### [Records]

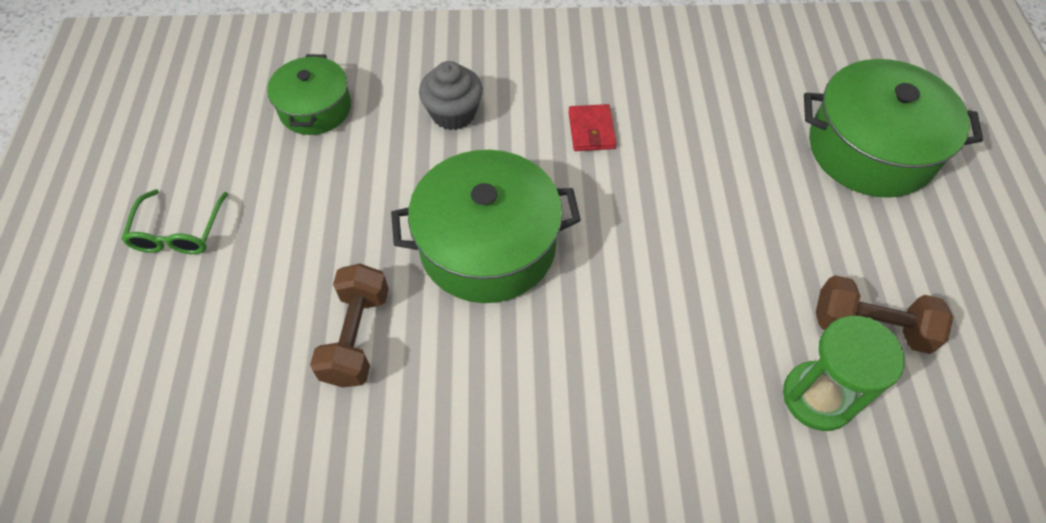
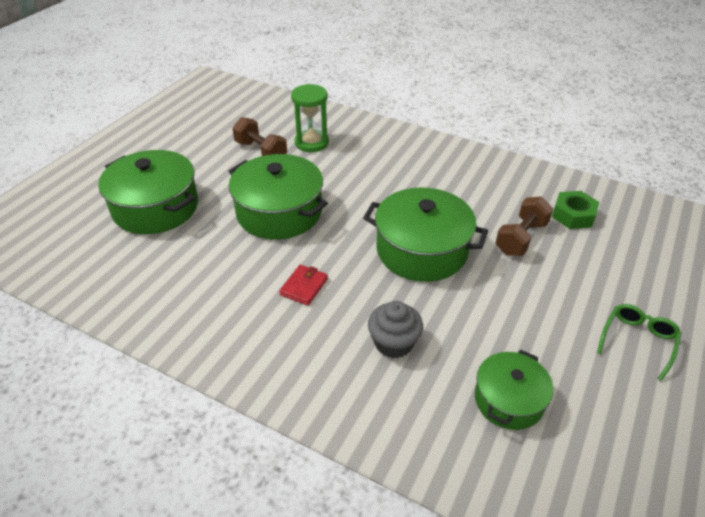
camera: 150 degrees left, 15 degrees down
(281, 435) = (573, 215): none -> green nut
(717, 217) = (279, 212): none -> green pot

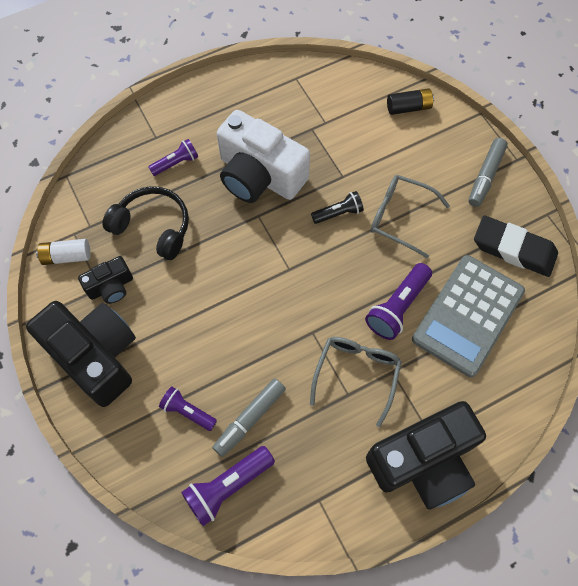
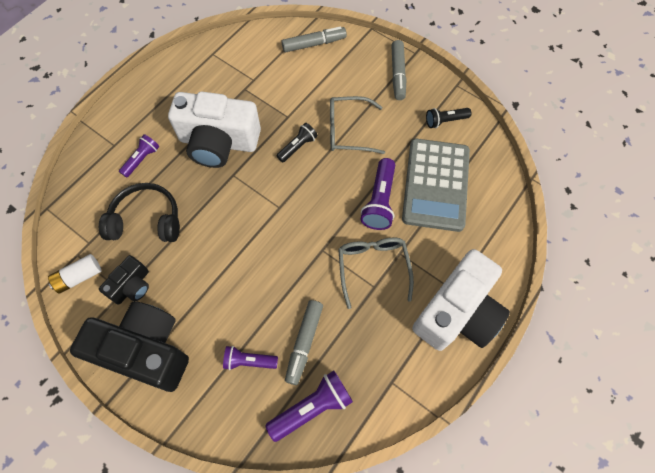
camera: 25 degrees left, 0 degrees up
(227, 486) = (312, 407): purple flashlight -> purple flashlight turned 150 degrees counterclockwise
(408, 107) = (314, 44): black battery -> grey marker
(423, 461) = (457, 312): black camera -> white camera
(513, 249) = (445, 121): black eraser -> black flashlight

### [Work item]
With the images omitted, output all entries exactly as given.

### [Result]
camera: 150 degrees left, 15 degrees down
(281, 435) = (573, 215): none -> green nut
(717, 217) = (279, 212): none -> green pot

camera: 25 degrees left, 0 degrees up
(227, 486) = (312, 407): purple flashlight -> purple flashlight turned 150 degrees counterclockwise
(408, 107) = (314, 44): black battery -> grey marker
(423, 461) = (457, 312): black camera -> white camera
(513, 249) = (445, 121): black eraser -> black flashlight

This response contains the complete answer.